Search term "grau": copy each line of the data containing it.
Start of Given information
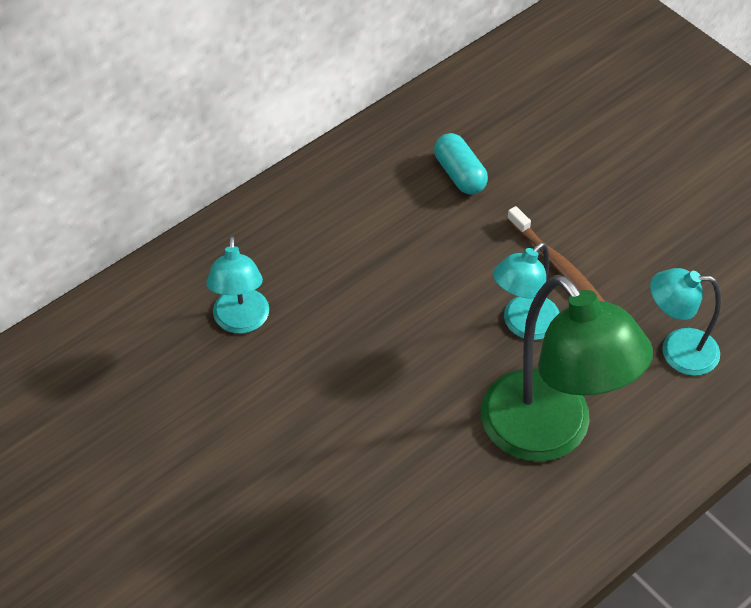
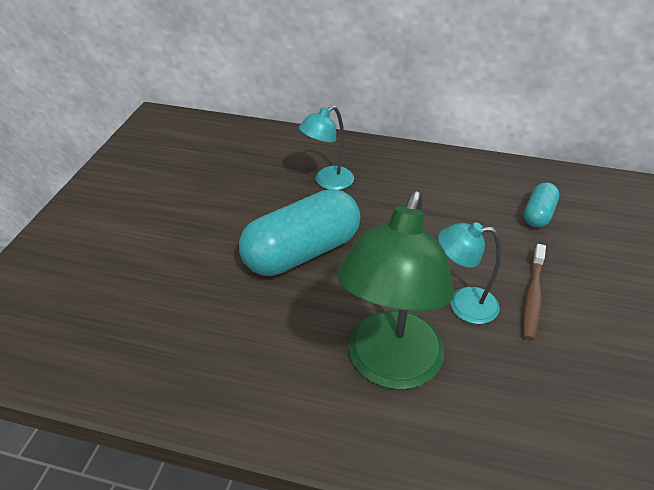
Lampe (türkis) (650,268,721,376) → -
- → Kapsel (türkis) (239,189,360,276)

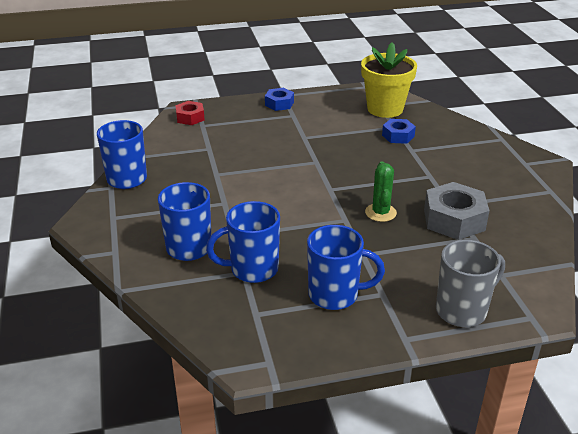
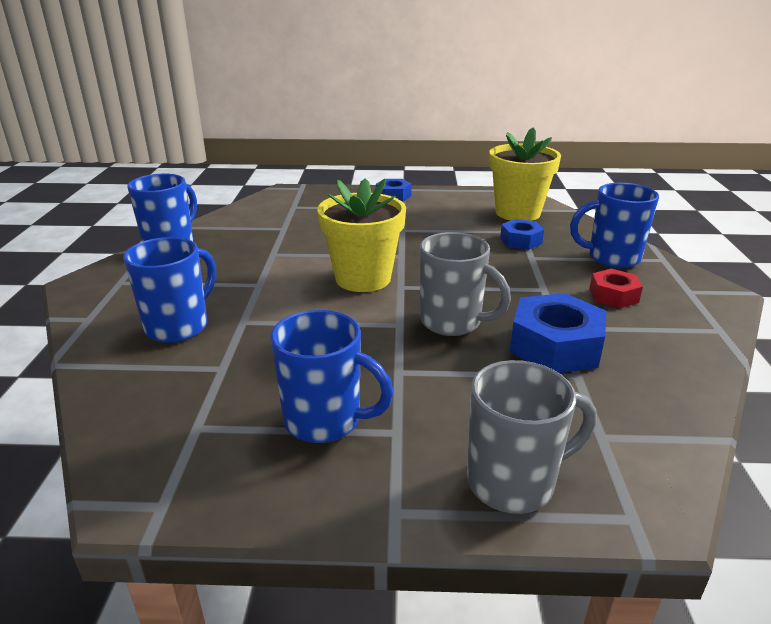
Sechskantmutter (rot) (175,101,205,125) → Sechskantmutter (rot) (589,269,643,308), shifted
Kaktus (grün) (365,162,397,222) → Tasse (grau) (420,232,511,336)
Sechskantmutter (grau) (424,182,489,240) → Sechskantmutter (blau) (510,293,606,373)
Tasse (blau) (206,201,280,283) → Tasse (blau) (570,183,659,268), shifted
- → Blumentopf (gelb) (317,178,406,292)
End of Given information
▶ **Exercise result**:
Kaktus (grün) (365,162,397,222) → Tasse (grau) (420,232,511,336)
Sechskantmutter (grau) (424,182,489,240) → Sechskantmutter (blau) (510,293,606,373)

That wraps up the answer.